— begin Exercise data —
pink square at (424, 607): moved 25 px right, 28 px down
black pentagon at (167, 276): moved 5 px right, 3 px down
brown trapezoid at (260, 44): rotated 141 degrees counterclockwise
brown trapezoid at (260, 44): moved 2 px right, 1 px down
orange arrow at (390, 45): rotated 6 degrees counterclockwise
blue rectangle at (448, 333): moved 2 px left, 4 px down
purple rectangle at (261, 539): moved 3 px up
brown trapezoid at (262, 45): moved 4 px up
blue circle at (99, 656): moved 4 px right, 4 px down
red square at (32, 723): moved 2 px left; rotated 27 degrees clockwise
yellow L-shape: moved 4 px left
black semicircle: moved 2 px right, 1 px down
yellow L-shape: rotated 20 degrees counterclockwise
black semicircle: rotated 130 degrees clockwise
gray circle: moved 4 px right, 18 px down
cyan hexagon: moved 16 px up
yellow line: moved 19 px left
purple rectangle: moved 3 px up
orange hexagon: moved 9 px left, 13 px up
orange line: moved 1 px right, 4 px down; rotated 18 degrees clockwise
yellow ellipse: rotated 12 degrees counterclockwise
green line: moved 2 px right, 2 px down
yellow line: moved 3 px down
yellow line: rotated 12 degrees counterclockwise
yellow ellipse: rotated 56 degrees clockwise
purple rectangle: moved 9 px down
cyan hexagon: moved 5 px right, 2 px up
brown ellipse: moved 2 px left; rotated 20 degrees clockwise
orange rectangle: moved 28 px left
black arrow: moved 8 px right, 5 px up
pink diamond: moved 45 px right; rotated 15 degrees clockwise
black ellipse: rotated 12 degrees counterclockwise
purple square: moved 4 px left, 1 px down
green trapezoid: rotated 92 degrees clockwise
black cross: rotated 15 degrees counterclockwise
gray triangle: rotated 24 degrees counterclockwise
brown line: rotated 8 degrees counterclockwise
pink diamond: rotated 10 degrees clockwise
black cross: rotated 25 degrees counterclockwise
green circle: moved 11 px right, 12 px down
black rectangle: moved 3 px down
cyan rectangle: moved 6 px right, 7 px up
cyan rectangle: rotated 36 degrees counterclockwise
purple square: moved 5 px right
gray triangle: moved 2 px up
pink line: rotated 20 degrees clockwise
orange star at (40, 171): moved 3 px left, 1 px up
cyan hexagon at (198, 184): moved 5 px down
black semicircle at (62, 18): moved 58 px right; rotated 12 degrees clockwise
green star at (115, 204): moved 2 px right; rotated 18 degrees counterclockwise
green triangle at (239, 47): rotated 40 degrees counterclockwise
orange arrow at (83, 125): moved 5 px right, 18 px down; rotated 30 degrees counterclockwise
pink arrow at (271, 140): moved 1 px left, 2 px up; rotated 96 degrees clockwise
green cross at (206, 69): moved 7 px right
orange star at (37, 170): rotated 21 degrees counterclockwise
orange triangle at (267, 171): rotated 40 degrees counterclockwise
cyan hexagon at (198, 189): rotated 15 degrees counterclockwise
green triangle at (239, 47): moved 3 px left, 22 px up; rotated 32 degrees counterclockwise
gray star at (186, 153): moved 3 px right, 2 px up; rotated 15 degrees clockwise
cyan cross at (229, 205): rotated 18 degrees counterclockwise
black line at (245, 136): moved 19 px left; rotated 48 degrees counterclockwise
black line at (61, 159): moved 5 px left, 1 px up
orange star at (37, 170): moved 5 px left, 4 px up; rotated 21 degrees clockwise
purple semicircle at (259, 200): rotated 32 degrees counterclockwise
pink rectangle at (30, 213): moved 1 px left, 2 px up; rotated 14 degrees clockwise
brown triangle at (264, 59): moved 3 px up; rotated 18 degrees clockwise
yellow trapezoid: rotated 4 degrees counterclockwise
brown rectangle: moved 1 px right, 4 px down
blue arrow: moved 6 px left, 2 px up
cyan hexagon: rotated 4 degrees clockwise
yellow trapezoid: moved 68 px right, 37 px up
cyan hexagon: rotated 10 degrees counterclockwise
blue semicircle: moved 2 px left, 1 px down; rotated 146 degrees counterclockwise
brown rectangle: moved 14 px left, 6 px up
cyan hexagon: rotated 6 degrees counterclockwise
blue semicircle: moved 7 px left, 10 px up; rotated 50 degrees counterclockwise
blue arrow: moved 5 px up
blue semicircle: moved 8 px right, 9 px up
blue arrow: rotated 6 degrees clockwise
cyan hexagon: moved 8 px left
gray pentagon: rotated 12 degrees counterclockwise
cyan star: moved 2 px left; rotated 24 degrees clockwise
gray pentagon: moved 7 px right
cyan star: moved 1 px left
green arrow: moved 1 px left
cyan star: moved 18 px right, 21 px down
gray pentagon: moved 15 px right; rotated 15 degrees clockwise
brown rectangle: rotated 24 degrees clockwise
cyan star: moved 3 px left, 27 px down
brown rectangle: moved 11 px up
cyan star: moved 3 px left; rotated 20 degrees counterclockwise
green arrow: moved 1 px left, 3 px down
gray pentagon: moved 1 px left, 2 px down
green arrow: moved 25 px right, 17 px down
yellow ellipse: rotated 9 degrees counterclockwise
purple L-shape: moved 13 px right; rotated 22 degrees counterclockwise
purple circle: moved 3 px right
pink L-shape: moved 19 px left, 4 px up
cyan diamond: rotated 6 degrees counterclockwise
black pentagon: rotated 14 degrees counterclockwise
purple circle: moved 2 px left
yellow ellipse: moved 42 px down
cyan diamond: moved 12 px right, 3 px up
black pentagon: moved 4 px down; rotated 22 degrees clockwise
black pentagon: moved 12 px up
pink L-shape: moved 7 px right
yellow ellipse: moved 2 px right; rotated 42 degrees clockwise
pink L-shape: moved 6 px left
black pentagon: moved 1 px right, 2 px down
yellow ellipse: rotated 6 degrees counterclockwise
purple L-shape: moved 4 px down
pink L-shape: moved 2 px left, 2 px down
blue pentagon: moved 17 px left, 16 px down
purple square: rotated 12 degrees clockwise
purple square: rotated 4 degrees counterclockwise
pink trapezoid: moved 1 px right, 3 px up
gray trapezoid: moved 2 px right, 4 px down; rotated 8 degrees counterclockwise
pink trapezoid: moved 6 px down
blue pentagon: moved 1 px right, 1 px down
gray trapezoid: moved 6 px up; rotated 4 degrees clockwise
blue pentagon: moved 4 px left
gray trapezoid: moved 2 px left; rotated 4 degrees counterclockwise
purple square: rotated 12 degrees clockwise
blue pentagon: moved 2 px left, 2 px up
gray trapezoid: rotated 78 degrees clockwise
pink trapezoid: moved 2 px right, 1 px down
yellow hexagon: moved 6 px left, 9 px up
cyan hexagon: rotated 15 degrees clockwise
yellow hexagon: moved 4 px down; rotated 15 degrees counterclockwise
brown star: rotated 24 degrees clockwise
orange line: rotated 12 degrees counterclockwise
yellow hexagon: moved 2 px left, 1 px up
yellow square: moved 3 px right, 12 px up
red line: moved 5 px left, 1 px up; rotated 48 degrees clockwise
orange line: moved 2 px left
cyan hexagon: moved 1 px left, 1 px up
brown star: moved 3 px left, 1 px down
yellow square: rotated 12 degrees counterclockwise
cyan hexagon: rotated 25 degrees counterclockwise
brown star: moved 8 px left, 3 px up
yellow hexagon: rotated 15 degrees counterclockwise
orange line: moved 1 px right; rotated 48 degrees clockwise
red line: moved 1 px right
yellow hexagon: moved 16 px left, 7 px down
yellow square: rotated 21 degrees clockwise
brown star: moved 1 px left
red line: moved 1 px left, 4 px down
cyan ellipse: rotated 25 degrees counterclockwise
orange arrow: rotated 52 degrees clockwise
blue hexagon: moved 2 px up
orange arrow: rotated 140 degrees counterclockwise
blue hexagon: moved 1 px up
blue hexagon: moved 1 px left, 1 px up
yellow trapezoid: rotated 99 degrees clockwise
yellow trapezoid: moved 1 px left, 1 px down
— end Exercise data —
Exercise directions - Reproduce the data above line for line, with no changes to any of it.

Answer to this problem -
pink square at (424, 607): moved 25 px right, 28 px down
black pentagon at (167, 276): moved 5 px right, 3 px down
brown trapezoid at (260, 44): rotated 141 degrees counterclockwise
brown trapezoid at (260, 44): moved 2 px right, 1 px down
orange arrow at (390, 45): rotated 6 degrees counterclockwise
blue rectangle at (448, 333): moved 2 px left, 4 px down
purple rectangle at (261, 539): moved 3 px up
brown trapezoid at (262, 45): moved 4 px up
blue circle at (99, 656): moved 4 px right, 4 px down
red square at (32, 723): moved 2 px left; rotated 27 degrees clockwise
yellow L-shape: moved 4 px left
black semicircle: moved 2 px right, 1 px down
yellow L-shape: rotated 20 degrees counterclockwise
black semicircle: rotated 130 degrees clockwise
gray circle: moved 4 px right, 18 px down
cyan hexagon: moved 16 px up
yellow line: moved 19 px left
purple rectangle: moved 3 px up
orange hexagon: moved 9 px left, 13 px up
orange line: moved 1 px right, 4 px down; rotated 18 degrees clockwise
yellow ellipse: rotated 12 degrees counterclockwise
green line: moved 2 px right, 2 px down
yellow line: moved 3 px down
yellow line: rotated 12 degrees counterclockwise
yellow ellipse: rotated 56 degrees clockwise
purple rectangle: moved 9 px down
cyan hexagon: moved 5 px right, 2 px up
brown ellipse: moved 2 px left; rotated 20 degrees clockwise
orange rectangle: moved 28 px left
black arrow: moved 8 px right, 5 px up
pink diamond: moved 45 px right; rotated 15 degrees clockwise
black ellipse: rotated 12 degrees counterclockwise
purple square: moved 4 px left, 1 px down
green trapezoid: rotated 92 degrees clockwise
black cross: rotated 15 degrees counterclockwise
gray triangle: rotated 24 degrees counterclockwise
brown line: rotated 8 degrees counterclockwise
pink diamond: rotated 10 degrees clockwise
black cross: rotated 25 degrees counterclockwise
green circle: moved 11 px right, 12 px down
black rectangle: moved 3 px down
cyan rectangle: moved 6 px right, 7 px up
cyan rectangle: rotated 36 degrees counterclockwise
purple square: moved 5 px right
gray triangle: moved 2 px up
pink line: rotated 20 degrees clockwise
orange star at (40, 171): moved 3 px left, 1 px up
cyan hexagon at (198, 184): moved 5 px down
black semicircle at (62, 18): moved 58 px right; rotated 12 degrees clockwise
green star at (115, 204): moved 2 px right; rotated 18 degrees counterclockwise
green triangle at (239, 47): rotated 40 degrees counterclockwise
orange arrow at (83, 125): moved 5 px right, 18 px down; rotated 30 degrees counterclockwise
pink arrow at (271, 140): moved 1 px left, 2 px up; rotated 96 degrees clockwise
green cross at (206, 69): moved 7 px right
orange star at (37, 170): rotated 21 degrees counterclockwise
orange triangle at (267, 171): rotated 40 degrees counterclockwise
cyan hexagon at (198, 189): rotated 15 degrees counterclockwise
green triangle at (239, 47): moved 3 px left, 22 px up; rotated 32 degrees counterclockwise
gray star at (186, 153): moved 3 px right, 2 px up; rotated 15 degrees clockwise
cyan cross at (229, 205): rotated 18 degrees counterclockwise
black line at (245, 136): moved 19 px left; rotated 48 degrees counterclockwise
black line at (61, 159): moved 5 px left, 1 px up
orange star at (37, 170): moved 5 px left, 4 px up; rotated 21 degrees clockwise
purple semicircle at (259, 200): rotated 32 degrees counterclockwise
pink rectangle at (30, 213): moved 1 px left, 2 px up; rotated 14 degrees clockwise
brown triangle at (264, 59): moved 3 px up; rotated 18 degrees clockwise
yellow trapezoid: rotated 4 degrees counterclockwise
brown rectangle: moved 1 px right, 4 px down
blue arrow: moved 6 px left, 2 px up
cyan hexagon: rotated 4 degrees clockwise
yellow trapezoid: moved 68 px right, 37 px up
cyan hexagon: rotated 10 degrees counterclockwise
blue semicircle: moved 2 px left, 1 px down; rotated 146 degrees counterclockwise
brown rectangle: moved 14 px left, 6 px up
cyan hexagon: rotated 6 degrees counterclockwise
blue semicircle: moved 7 px left, 10 px up; rotated 50 degrees counterclockwise
blue arrow: moved 5 px up
blue semicircle: moved 8 px right, 9 px up
blue arrow: rotated 6 degrees clockwise
cyan hexagon: moved 8 px left
gray pentagon: rotated 12 degrees counterclockwise
cyan star: moved 2 px left; rotated 24 degrees clockwise
gray pentagon: moved 7 px right
cyan star: moved 1 px left
green arrow: moved 1 px left
cyan star: moved 18 px right, 21 px down
gray pentagon: moved 15 px right; rotated 15 degrees clockwise
brown rectangle: rotated 24 degrees clockwise
cyan star: moved 3 px left, 27 px down
brown rectangle: moved 11 px up
cyan star: moved 3 px left; rotated 20 degrees counterclockwise
green arrow: moved 1 px left, 3 px down
gray pentagon: moved 1 px left, 2 px down
green arrow: moved 25 px right, 17 px down
yellow ellipse: rotated 9 degrees counterclockwise
purple L-shape: moved 13 px right; rotated 22 degrees counterclockwise
purple circle: moved 3 px right
pink L-shape: moved 19 px left, 4 px up
cyan diamond: rotated 6 degrees counterclockwise
black pentagon: rotated 14 degrees counterclockwise
purple circle: moved 2 px left
yellow ellipse: moved 42 px down
cyan diamond: moved 12 px right, 3 px up
black pentagon: moved 4 px down; rotated 22 degrees clockwise
black pentagon: moved 12 px up
pink L-shape: moved 7 px right
yellow ellipse: moved 2 px right; rotated 42 degrees clockwise
pink L-shape: moved 6 px left
black pentagon: moved 1 px right, 2 px down
yellow ellipse: rotated 6 degrees counterclockwise
purple L-shape: moved 4 px down
pink L-shape: moved 2 px left, 2 px down
blue pentagon: moved 17 px left, 16 px down
purple square: rotated 12 degrees clockwise
purple square: rotated 4 degrees counterclockwise
pink trapezoid: moved 1 px right, 3 px up
gray trapezoid: moved 2 px right, 4 px down; rotated 8 degrees counterclockwise
pink trapezoid: moved 6 px down
blue pentagon: moved 1 px right, 1 px down
gray trapezoid: moved 6 px up; rotated 4 degrees clockwise
blue pentagon: moved 4 px left
gray trapezoid: moved 2 px left; rotated 4 degrees counterclockwise
purple square: rotated 12 degrees clockwise
blue pentagon: moved 2 px left, 2 px up
gray trapezoid: rotated 78 degrees clockwise
pink trapezoid: moved 2 px right, 1 px down
yellow hexagon: moved 6 px left, 9 px up
cyan hexagon: rotated 15 degrees clockwise
yellow hexagon: moved 4 px down; rotated 15 degrees counterclockwise
brown star: rotated 24 degrees clockwise
orange line: rotated 12 degrees counterclockwise
yellow hexagon: moved 2 px left, 1 px up
yellow square: moved 3 px right, 12 px up
red line: moved 5 px left, 1 px up; rotated 48 degrees clockwise
orange line: moved 2 px left
cyan hexagon: moved 1 px left, 1 px up
brown star: moved 3 px left, 1 px down
yellow square: rotated 12 degrees counterclockwise
cyan hexagon: rotated 25 degrees counterclockwise
brown star: moved 8 px left, 3 px up
yellow hexagon: rotated 15 degrees counterclockwise
orange line: moved 1 px right; rotated 48 degrees clockwise
red line: moved 1 px right
yellow hexagon: moved 16 px left, 7 px down
yellow square: rotated 21 degrees clockwise
brown star: moved 1 px left
red line: moved 1 px left, 4 px down
cyan ellipse: rotated 25 degrees counterclockwise
orange arrow: rotated 52 degrees clockwise
blue hexagon: moved 2 px up
orange arrow: rotated 140 degrees counterclockwise
blue hexagon: moved 1 px up
blue hexagon: moved 1 px left, 1 px up
yellow trapezoid: rotated 99 degrees clockwise
yellow trapezoid: moved 1 px left, 1 px down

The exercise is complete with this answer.